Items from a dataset
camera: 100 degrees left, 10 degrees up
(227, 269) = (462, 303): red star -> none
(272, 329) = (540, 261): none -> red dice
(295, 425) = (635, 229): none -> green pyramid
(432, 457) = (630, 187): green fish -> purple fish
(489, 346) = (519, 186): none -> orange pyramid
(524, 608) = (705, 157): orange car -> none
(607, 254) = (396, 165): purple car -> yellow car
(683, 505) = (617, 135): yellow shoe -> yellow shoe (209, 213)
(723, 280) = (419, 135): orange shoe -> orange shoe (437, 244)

...

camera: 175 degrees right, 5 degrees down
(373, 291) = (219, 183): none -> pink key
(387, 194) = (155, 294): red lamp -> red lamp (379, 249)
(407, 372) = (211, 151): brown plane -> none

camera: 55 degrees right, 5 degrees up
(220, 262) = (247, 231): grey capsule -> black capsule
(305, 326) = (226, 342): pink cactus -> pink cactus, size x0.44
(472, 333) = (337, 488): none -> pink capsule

• _HOW TO COMPLETE THIS TASK_
Copy exactly the stretch of data above from the line with "(227, 269) = (462, 303): red star -> none" through the line with "(524, 608) = (705, 157): orange car -> none", and omit all other lines.

• _OUTPUT_
(227, 269) = (462, 303): red star -> none
(272, 329) = (540, 261): none -> red dice
(295, 425) = (635, 229): none -> green pyramid
(432, 457) = (630, 187): green fish -> purple fish
(489, 346) = (519, 186): none -> orange pyramid
(524, 608) = (705, 157): orange car -> none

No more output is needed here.